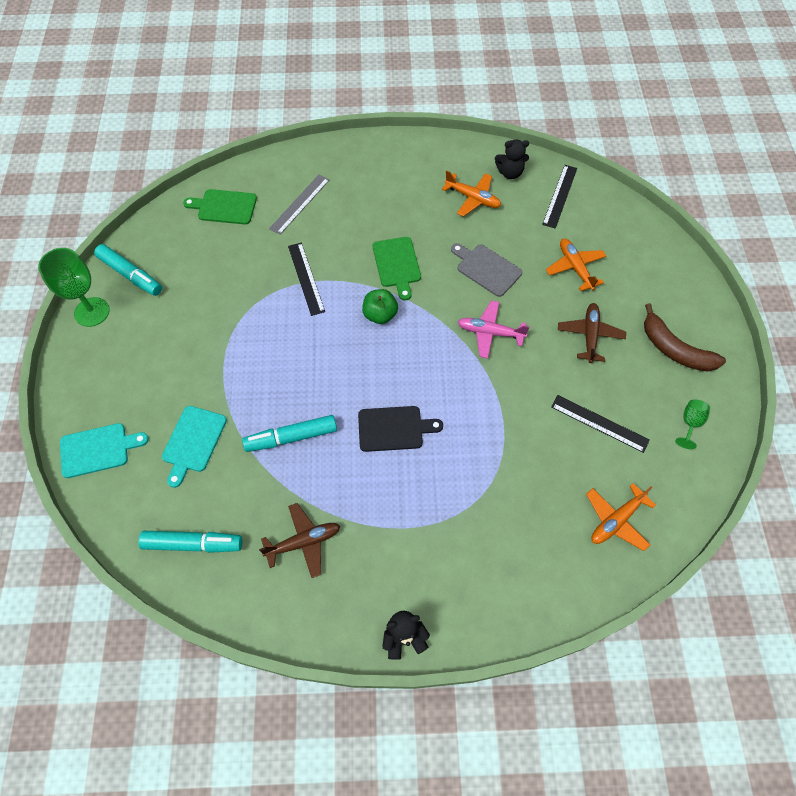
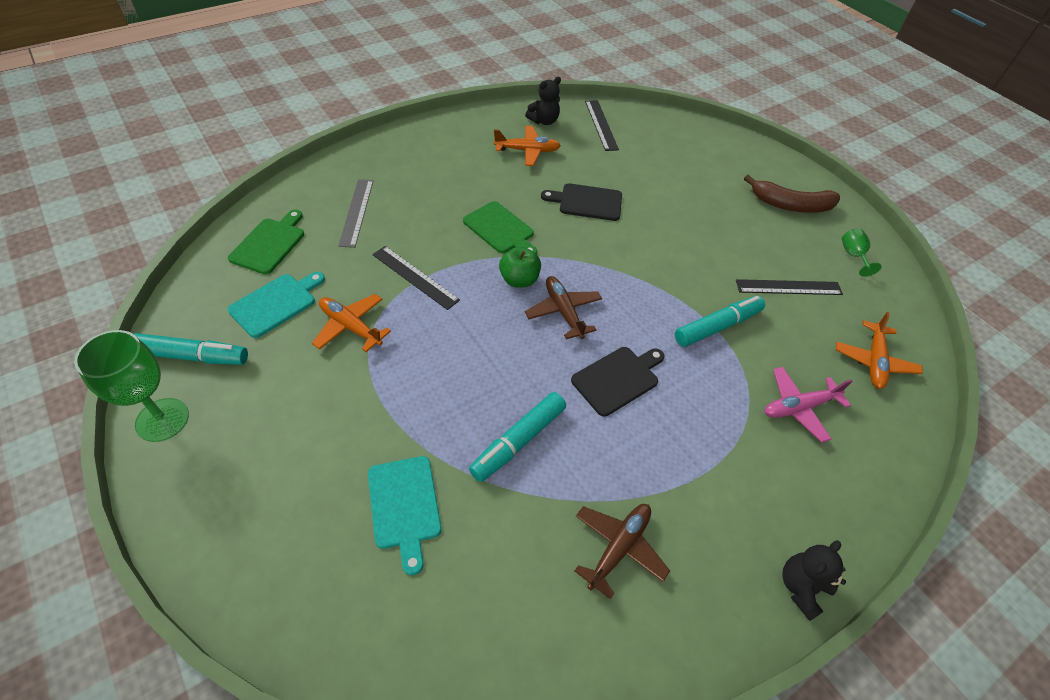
camera: 35 degrees left, 10 degrees down
(98, 450) = (279, 584): turquoise cutting board -> turquoise cutting board (276, 303)
(193, 544) = (490, 630): turquoise marker -> turquoise marker (717, 326)
(224, 207) = (269, 244): green cutting board -> green cutting board turned 135 degrees clockwise
(486, 269) = (587, 202): grey cutting board -> black cutting board
(490, 332) = (634, 253): pink plane -> pink plane (798, 407)
(575, 267) = (660, 174): orange plane -> orange plane (350, 327)
(590, 335) = (718, 221): brown plane -> brown plane (563, 311)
########
• Prompt: Leave the pictures out and copy the rest of the data exactly.

• Solution:
camera: 35 degrees left, 10 degrees down
(98, 450) = (279, 584): turquoise cutting board -> turquoise cutting board (276, 303)
(193, 544) = (490, 630): turquoise marker -> turquoise marker (717, 326)
(224, 207) = (269, 244): green cutting board -> green cutting board turned 135 degrees clockwise
(486, 269) = (587, 202): grey cutting board -> black cutting board
(490, 332) = (634, 253): pink plane -> pink plane (798, 407)
(575, 267) = (660, 174): orange plane -> orange plane (350, 327)
(590, 335) = (718, 221): brown plane -> brown plane (563, 311)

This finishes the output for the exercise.